| Information provided |
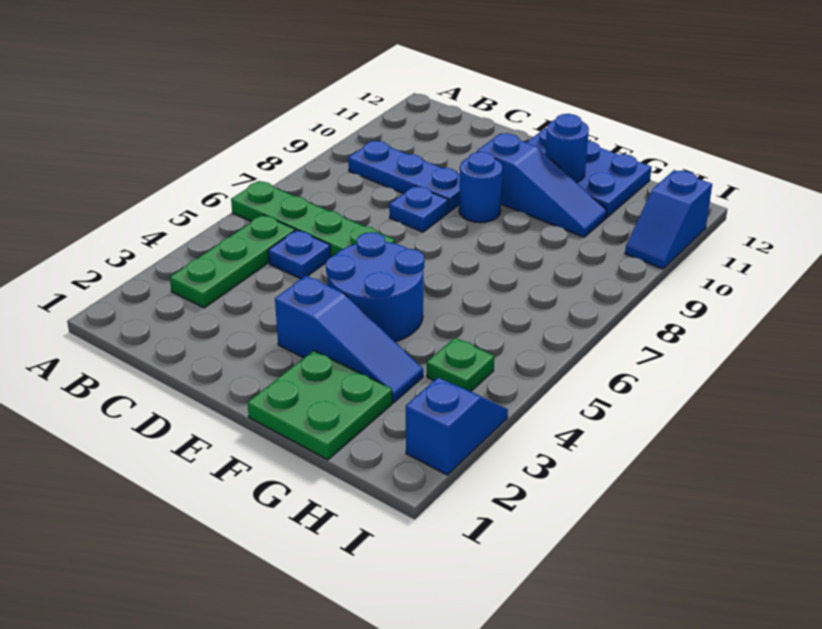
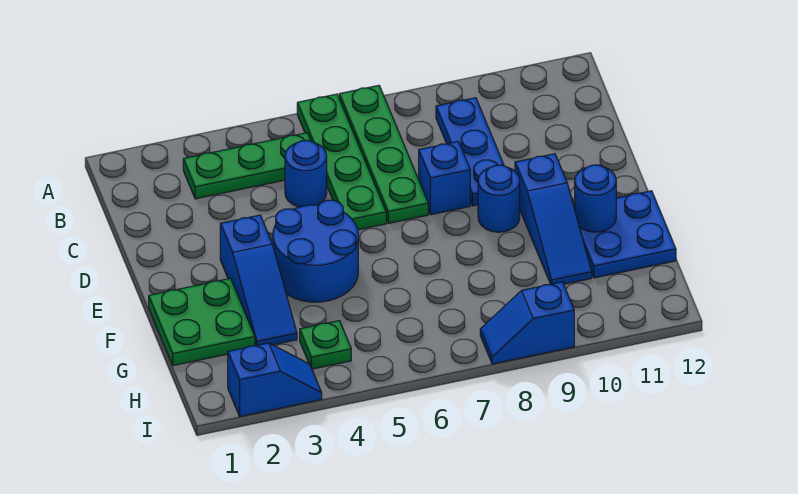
none -> green 1x4 plate [339,85,428,223]
blue 1x1 plate [268,230,331,279] -> blue 1x1 round brick [285,140,327,207]
blue 1x1 plate [389,186,448,232] -> blue 1x1 brick [419,141,470,215]
blue 2x3 plate [526,128,651,217] -> blue 2x2 plate [574,191,676,278]
blue 1x2 slope [625,170,712,269] -> blue 1x2 slope moved to [480,282,574,364]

| Instructions for the task |
Could you print exactly the lines from the one containing "blue 1x1 plate [268,230,331,279]" through the last line of the records above?

| Solution below |
blue 1x1 plate [268,230,331,279] -> blue 1x1 round brick [285,140,327,207]
blue 1x1 plate [389,186,448,232] -> blue 1x1 brick [419,141,470,215]
blue 2x3 plate [526,128,651,217] -> blue 2x2 plate [574,191,676,278]
blue 1x2 slope [625,170,712,269] -> blue 1x2 slope moved to [480,282,574,364]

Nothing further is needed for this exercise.